## What is needed
Return only the lines from the top of the material through the line marked by "BARO2 pin SCL: RX -> 5", unaltered.

*** Opening Information given ***

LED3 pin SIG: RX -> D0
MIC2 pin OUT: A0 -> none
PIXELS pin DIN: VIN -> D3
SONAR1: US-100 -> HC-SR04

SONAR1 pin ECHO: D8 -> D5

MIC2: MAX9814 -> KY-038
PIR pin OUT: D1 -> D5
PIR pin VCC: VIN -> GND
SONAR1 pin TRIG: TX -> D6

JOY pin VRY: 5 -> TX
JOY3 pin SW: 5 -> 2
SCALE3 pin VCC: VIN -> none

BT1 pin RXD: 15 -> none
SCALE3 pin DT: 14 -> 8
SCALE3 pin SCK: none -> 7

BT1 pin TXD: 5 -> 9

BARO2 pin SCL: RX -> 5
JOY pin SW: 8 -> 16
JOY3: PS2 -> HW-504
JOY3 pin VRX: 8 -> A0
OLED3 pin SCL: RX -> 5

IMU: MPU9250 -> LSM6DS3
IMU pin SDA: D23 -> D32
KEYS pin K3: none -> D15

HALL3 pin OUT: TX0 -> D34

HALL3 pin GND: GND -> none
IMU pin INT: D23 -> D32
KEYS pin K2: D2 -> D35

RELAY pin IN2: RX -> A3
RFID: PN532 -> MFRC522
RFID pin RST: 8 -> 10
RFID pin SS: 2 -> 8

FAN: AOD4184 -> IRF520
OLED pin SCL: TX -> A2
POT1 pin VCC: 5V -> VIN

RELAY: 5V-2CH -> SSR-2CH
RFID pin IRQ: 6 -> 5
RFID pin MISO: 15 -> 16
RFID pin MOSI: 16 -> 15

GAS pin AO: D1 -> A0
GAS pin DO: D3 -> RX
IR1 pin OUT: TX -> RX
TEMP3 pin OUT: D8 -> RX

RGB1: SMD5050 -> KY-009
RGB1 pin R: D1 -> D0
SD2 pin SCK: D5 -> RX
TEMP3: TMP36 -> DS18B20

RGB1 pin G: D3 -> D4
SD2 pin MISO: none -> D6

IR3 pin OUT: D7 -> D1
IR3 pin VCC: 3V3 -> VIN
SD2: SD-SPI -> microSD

*** Closing Information given ***

## Response below
LED3 pin SIG: RX -> D0
MIC2 pin OUT: A0 -> none
PIXELS pin DIN: VIN -> D3
SONAR1: US-100 -> HC-SR04

SONAR1 pin ECHO: D8 -> D5

MIC2: MAX9814 -> KY-038
PIR pin OUT: D1 -> D5
PIR pin VCC: VIN -> GND
SONAR1 pin TRIG: TX -> D6

JOY pin VRY: 5 -> TX
JOY3 pin SW: 5 -> 2
SCALE3 pin VCC: VIN -> none

BT1 pin RXD: 15 -> none
SCALE3 pin DT: 14 -> 8
SCALE3 pin SCK: none -> 7

BT1 pin TXD: 5 -> 9

BARO2 pin SCL: RX -> 5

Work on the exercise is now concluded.